(Records from a dataset):
__________________________________________________

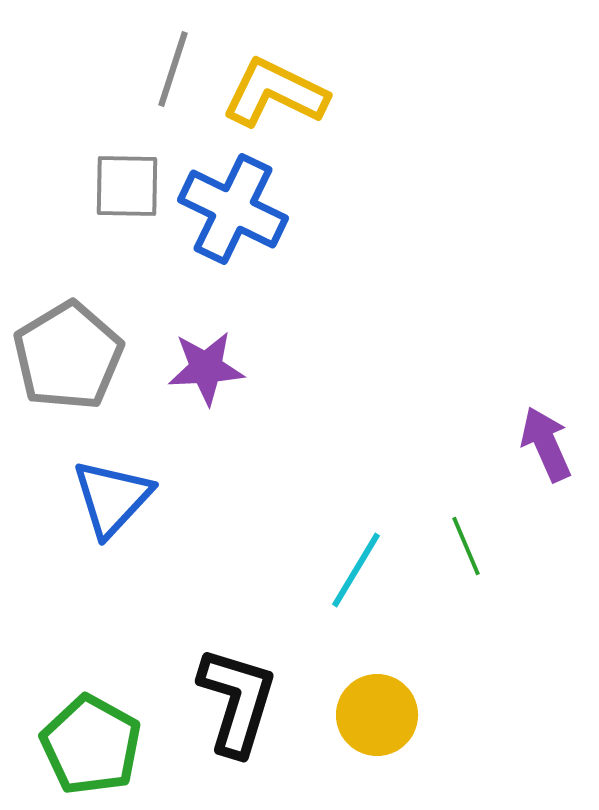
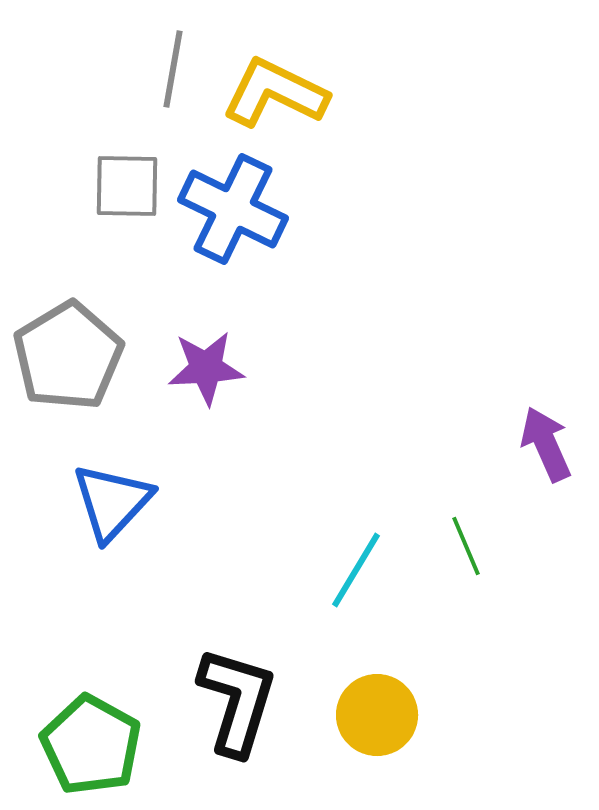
gray line: rotated 8 degrees counterclockwise
blue triangle: moved 4 px down
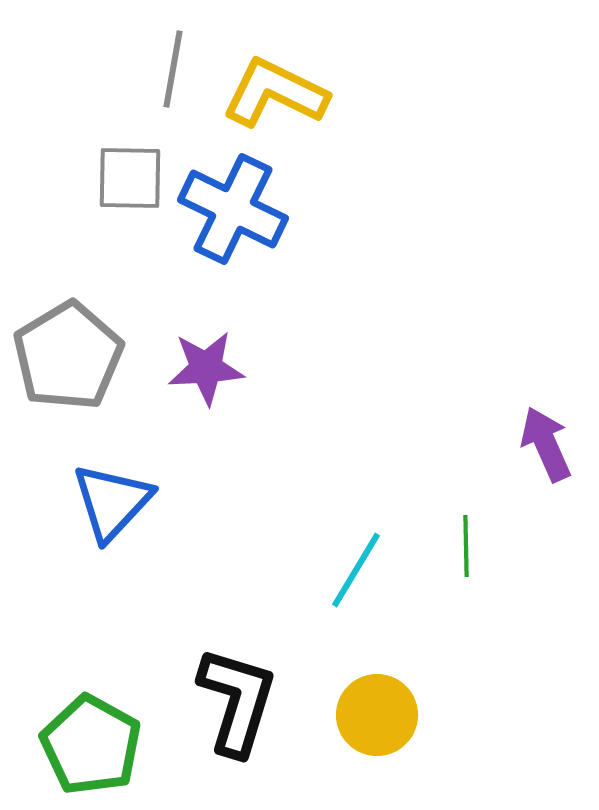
gray square: moved 3 px right, 8 px up
green line: rotated 22 degrees clockwise
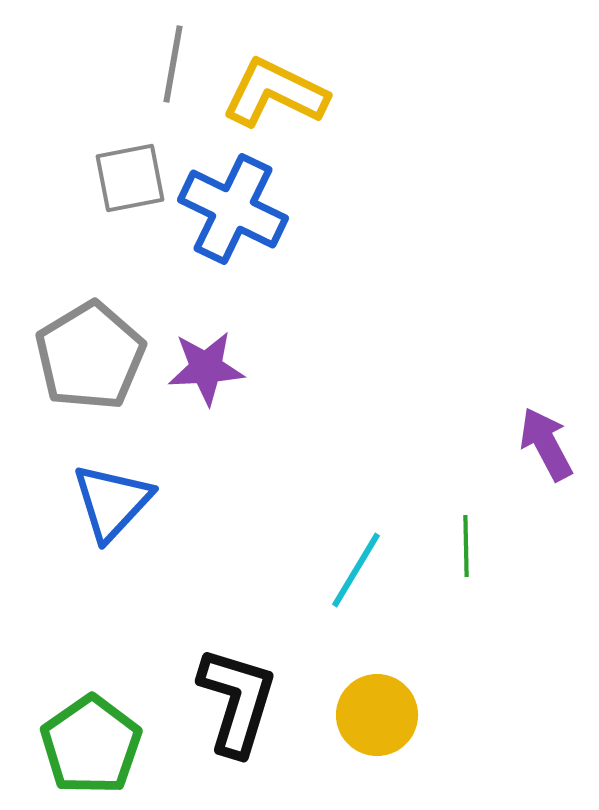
gray line: moved 5 px up
gray square: rotated 12 degrees counterclockwise
gray pentagon: moved 22 px right
purple arrow: rotated 4 degrees counterclockwise
green pentagon: rotated 8 degrees clockwise
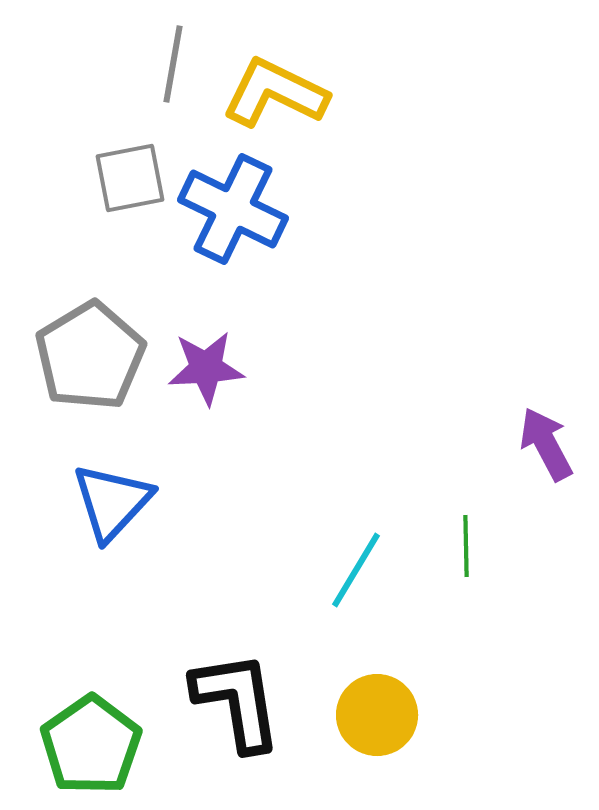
black L-shape: rotated 26 degrees counterclockwise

__________________________________________________

(What the exercise asks): Copy out every line of the records word for word, leaving out the pictures.

(Response to the exercise):
gray line: rotated 8 degrees counterclockwise
blue triangle: moved 4 px down
gray square: moved 3 px right, 8 px up
green line: rotated 22 degrees clockwise
gray line: moved 5 px up
gray square: rotated 12 degrees counterclockwise
gray pentagon: moved 22 px right
purple arrow: rotated 4 degrees counterclockwise
green pentagon: rotated 8 degrees clockwise
black L-shape: rotated 26 degrees counterclockwise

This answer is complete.